Exercise directions:
Repeat exactly the lines of the entries below from the one with "D1: none -> diode (A AOUT, K GND)" through the one with "U5 pin TRIG: NET16 -> NET8", both ends included, and nothing else.

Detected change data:
□ □ □

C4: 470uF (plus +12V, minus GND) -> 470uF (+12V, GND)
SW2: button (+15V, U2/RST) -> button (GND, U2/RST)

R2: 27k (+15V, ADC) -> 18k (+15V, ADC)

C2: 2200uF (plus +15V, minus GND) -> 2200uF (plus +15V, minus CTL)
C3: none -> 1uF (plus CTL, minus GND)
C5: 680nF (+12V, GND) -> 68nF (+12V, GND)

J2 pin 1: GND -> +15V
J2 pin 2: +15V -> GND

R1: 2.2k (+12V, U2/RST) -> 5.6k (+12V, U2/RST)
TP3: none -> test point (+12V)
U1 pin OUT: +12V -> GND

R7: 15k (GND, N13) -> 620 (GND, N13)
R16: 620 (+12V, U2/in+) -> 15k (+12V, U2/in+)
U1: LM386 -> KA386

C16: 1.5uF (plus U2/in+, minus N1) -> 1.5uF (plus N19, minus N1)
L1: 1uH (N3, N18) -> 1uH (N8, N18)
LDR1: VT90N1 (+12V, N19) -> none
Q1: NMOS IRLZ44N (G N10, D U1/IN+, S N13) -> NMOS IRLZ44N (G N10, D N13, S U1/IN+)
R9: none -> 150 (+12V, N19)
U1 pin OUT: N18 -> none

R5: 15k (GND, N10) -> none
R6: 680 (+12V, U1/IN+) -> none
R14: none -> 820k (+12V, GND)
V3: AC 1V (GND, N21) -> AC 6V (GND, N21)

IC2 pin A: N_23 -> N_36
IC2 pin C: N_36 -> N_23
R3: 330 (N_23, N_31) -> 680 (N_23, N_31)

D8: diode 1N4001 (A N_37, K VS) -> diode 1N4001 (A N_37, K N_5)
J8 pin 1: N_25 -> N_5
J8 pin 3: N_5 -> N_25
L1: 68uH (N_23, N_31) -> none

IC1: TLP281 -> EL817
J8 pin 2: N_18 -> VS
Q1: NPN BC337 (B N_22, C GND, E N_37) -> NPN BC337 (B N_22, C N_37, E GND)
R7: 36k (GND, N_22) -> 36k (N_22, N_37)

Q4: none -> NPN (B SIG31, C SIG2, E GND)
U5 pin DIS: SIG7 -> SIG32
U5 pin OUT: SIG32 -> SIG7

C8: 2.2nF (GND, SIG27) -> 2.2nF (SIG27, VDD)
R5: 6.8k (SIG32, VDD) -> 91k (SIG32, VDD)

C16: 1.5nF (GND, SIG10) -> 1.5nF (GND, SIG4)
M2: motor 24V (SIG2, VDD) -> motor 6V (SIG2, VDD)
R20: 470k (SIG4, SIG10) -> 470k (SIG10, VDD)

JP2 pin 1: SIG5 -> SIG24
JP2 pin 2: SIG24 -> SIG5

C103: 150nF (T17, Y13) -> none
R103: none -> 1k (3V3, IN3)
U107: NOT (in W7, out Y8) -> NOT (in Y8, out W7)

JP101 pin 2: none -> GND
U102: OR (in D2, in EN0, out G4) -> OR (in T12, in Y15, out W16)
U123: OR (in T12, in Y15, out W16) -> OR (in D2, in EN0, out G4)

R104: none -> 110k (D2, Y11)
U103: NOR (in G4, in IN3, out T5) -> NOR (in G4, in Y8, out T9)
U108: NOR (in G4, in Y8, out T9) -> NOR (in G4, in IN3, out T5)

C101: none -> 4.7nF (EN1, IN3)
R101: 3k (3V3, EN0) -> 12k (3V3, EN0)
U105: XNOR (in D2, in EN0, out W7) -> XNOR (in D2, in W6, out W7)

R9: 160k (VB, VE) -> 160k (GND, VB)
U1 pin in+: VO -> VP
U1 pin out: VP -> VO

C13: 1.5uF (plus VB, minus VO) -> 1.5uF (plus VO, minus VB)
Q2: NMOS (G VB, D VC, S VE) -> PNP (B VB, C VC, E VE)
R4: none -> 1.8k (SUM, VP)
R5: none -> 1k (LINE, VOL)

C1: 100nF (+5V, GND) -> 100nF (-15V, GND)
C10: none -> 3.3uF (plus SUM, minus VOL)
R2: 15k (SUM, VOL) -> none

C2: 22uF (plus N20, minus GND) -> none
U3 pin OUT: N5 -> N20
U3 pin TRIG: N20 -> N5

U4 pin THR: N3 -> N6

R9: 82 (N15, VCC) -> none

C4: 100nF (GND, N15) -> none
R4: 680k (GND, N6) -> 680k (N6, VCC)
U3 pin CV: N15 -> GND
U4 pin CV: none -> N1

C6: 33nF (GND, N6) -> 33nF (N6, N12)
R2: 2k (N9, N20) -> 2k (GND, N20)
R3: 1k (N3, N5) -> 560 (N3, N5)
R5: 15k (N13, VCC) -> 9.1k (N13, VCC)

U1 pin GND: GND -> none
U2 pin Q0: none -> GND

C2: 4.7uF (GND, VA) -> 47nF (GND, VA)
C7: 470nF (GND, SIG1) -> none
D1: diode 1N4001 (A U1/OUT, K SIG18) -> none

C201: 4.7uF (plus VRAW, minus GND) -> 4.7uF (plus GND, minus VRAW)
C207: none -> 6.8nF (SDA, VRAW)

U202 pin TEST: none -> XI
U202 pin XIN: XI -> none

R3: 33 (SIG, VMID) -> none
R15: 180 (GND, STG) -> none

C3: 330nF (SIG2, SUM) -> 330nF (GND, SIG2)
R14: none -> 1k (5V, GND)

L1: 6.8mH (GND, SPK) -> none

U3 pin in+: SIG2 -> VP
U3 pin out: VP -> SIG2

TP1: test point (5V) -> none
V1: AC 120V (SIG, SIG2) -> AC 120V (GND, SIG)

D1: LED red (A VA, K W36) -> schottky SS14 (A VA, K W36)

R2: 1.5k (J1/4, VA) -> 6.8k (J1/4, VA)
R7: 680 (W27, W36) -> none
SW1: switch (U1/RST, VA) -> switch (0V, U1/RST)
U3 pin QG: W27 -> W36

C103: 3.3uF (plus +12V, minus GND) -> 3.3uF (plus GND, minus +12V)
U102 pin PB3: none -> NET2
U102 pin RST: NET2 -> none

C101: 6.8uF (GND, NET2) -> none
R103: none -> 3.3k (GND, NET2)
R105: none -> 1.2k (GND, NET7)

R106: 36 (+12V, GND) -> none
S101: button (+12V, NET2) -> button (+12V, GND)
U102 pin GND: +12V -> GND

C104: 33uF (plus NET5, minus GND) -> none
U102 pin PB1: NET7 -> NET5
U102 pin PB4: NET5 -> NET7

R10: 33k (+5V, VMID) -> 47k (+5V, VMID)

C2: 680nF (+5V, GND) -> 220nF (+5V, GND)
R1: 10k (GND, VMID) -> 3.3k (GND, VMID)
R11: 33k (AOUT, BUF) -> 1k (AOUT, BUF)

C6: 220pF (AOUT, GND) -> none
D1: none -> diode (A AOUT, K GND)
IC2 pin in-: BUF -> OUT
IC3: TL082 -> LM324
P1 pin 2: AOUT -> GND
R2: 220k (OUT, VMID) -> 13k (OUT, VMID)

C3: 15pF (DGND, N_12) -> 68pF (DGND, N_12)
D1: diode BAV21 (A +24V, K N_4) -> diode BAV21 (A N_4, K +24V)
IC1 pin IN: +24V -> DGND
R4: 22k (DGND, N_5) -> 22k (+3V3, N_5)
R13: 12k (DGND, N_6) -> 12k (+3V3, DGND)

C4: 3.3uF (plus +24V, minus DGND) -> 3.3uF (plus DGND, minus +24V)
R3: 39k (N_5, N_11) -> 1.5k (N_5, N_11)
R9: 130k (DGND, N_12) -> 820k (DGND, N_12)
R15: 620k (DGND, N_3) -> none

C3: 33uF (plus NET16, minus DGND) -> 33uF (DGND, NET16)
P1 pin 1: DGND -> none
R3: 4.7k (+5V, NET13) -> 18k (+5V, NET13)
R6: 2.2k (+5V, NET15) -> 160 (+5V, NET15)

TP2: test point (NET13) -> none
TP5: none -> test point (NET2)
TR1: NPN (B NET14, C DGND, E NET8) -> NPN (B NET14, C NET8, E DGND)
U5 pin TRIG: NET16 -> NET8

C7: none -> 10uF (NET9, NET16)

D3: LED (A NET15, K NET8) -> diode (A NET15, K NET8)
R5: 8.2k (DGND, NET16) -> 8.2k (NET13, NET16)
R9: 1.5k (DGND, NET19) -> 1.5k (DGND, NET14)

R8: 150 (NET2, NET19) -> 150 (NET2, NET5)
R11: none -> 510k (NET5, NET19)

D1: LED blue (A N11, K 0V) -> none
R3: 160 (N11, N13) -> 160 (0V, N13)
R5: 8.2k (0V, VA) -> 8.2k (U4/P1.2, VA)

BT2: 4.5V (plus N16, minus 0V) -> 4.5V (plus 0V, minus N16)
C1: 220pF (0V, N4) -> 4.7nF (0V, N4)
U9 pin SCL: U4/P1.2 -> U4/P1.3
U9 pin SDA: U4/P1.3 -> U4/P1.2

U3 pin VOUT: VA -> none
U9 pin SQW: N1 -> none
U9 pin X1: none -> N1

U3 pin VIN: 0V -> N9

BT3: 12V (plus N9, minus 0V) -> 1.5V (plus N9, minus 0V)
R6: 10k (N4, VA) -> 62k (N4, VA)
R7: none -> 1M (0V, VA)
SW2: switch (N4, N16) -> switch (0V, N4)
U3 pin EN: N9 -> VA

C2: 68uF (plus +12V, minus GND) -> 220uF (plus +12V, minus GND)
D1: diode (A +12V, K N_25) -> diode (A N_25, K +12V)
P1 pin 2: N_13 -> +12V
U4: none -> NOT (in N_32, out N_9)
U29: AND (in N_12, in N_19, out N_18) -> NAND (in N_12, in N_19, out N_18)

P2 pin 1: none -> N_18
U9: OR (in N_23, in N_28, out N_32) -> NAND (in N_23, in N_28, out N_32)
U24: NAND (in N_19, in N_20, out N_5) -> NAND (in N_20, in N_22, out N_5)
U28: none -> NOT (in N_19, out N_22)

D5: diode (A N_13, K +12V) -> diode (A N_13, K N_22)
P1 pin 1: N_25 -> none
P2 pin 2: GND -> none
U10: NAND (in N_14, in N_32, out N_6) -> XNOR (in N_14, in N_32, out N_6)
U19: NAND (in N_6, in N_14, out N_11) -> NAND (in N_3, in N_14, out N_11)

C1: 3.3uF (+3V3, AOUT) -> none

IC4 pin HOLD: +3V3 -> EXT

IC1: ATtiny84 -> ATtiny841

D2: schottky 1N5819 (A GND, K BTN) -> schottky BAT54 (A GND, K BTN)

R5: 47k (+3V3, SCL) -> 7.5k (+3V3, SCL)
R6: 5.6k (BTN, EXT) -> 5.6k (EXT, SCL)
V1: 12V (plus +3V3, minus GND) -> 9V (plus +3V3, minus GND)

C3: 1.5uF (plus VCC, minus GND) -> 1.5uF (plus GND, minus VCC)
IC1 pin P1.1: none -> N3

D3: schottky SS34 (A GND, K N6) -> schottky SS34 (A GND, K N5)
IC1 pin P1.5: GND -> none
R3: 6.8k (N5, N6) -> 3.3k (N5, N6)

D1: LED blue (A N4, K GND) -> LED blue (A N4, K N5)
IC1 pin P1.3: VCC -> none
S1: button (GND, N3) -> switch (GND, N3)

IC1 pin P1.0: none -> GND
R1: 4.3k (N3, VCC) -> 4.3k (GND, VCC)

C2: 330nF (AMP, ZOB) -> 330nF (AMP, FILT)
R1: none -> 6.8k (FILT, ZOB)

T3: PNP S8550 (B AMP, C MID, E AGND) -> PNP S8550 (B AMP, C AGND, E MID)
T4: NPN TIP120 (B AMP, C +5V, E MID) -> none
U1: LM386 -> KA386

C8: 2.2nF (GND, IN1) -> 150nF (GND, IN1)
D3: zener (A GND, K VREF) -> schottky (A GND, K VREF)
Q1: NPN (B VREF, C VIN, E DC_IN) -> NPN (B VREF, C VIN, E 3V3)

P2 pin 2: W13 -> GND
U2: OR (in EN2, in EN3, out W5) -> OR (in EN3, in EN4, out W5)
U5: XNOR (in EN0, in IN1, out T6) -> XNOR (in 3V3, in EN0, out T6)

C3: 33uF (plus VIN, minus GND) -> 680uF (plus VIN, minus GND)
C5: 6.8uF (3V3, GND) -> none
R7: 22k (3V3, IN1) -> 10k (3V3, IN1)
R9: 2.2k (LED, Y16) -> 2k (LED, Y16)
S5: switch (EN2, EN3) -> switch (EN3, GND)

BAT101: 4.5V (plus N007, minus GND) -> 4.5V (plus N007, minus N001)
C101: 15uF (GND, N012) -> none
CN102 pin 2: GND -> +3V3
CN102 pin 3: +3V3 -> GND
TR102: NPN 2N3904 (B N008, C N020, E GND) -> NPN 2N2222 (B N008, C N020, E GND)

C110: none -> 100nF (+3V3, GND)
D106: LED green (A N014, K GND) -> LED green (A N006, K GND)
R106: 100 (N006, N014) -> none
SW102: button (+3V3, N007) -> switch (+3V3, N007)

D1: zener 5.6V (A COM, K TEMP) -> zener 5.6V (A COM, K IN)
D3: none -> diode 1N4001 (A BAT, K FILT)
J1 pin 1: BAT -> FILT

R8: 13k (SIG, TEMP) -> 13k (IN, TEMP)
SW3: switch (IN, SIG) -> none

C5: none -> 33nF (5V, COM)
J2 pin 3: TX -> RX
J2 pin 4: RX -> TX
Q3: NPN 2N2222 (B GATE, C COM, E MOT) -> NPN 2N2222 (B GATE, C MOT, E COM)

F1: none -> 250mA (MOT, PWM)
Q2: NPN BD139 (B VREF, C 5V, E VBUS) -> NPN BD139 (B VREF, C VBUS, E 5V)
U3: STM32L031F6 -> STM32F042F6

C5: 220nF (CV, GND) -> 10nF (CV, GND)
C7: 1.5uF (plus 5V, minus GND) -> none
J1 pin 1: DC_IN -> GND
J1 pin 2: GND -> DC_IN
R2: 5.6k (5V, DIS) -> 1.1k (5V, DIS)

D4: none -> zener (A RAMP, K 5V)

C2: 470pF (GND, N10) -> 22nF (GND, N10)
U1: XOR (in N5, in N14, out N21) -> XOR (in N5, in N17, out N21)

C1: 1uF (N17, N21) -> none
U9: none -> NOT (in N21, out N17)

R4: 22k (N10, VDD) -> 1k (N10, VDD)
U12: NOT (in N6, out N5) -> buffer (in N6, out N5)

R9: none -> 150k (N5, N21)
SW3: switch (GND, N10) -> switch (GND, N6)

□ □ □

Task solution:
D1: none -> diode (A AOUT, K GND)
IC2 pin in-: BUF -> OUT
IC3: TL082 -> LM324
P1 pin 2: AOUT -> GND
R2: 220k (OUT, VMID) -> 13k (OUT, VMID)

C3: 15pF (DGND, N_12) -> 68pF (DGND, N_12)
D1: diode BAV21 (A +24V, K N_4) -> diode BAV21 (A N_4, K +24V)
IC1 pin IN: +24V -> DGND
R4: 22k (DGND, N_5) -> 22k (+3V3, N_5)
R13: 12k (DGND, N_6) -> 12k (+3V3, DGND)

C4: 3.3uF (plus +24V, minus DGND) -> 3.3uF (plus DGND, minus +24V)
R3: 39k (N_5, N_11) -> 1.5k (N_5, N_11)
R9: 130k (DGND, N_12) -> 820k (DGND, N_12)
R15: 620k (DGND, N_3) -> none

C3: 33uF (plus NET16, minus DGND) -> 33uF (DGND, NET16)
P1 pin 1: DGND -> none
R3: 4.7k (+5V, NET13) -> 18k (+5V, NET13)
R6: 2.2k (+5V, NET15) -> 160 (+5V, NET15)

TP2: test point (NET13) -> none
TP5: none -> test point (NET2)
TR1: NPN (B NET14, C DGND, E NET8) -> NPN (B NET14, C NET8, E DGND)
U5 pin TRIG: NET16 -> NET8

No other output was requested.